### COLLECTED DATA
+===+

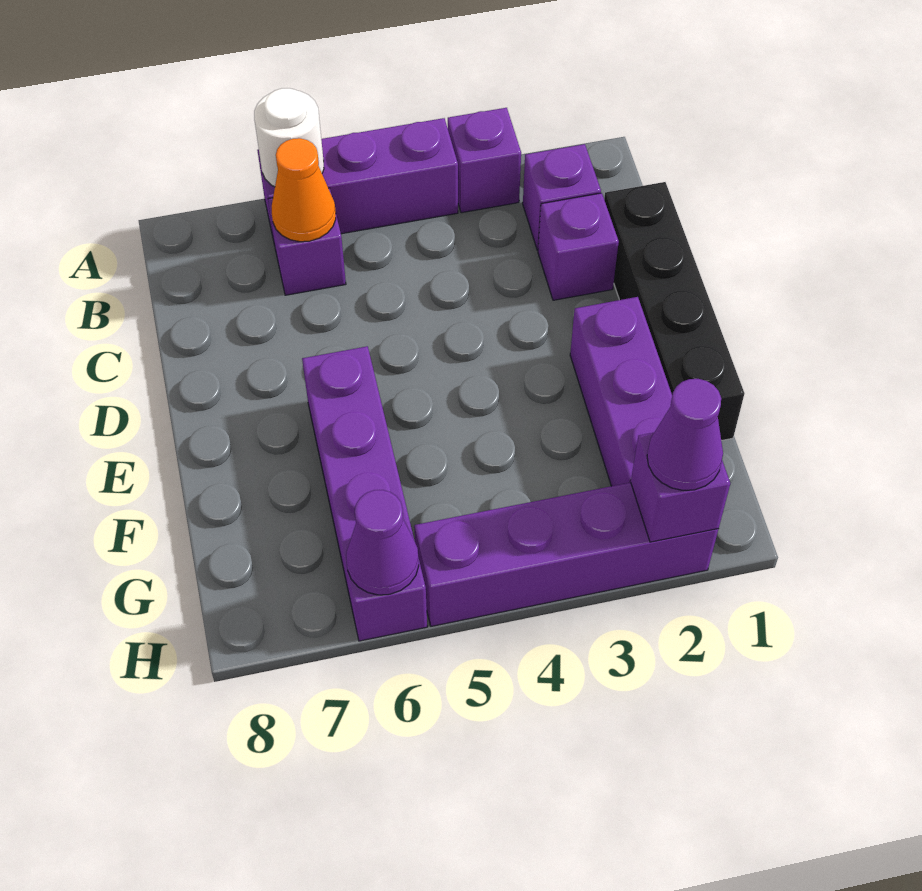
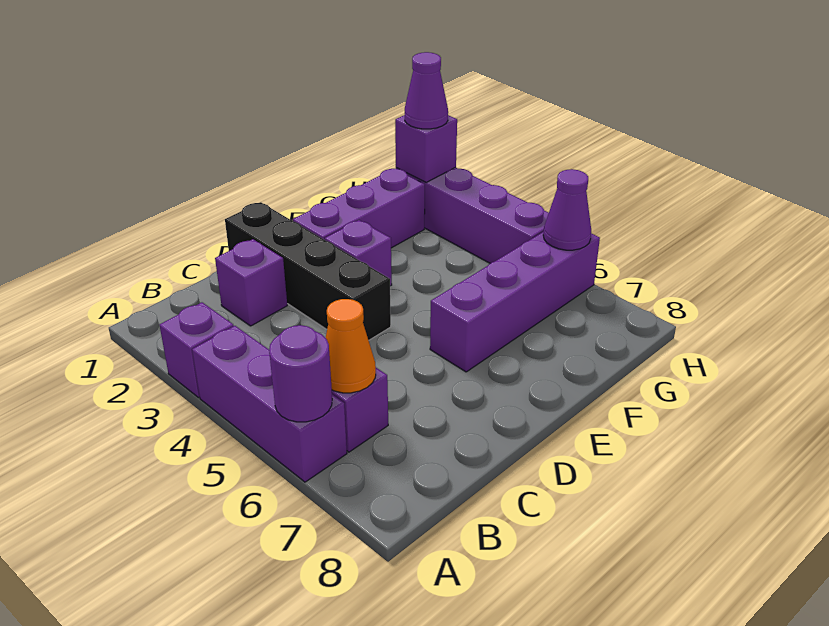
white round brick A6 level 2 -> purple round brick A6 level 2
purple brick B2 level 1 -> purple brick E3 level 1
black brick C1:F1 level 1 -> black brick D1:D4 level 1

+===+

Pictures aside, give the data again exactly as it appears.

### ANSWER BELOW
white round brick A6 level 2 -> purple round brick A6 level 2
purple brick B2 level 1 -> purple brick E3 level 1
black brick C1:F1 level 1 -> black brick D1:D4 level 1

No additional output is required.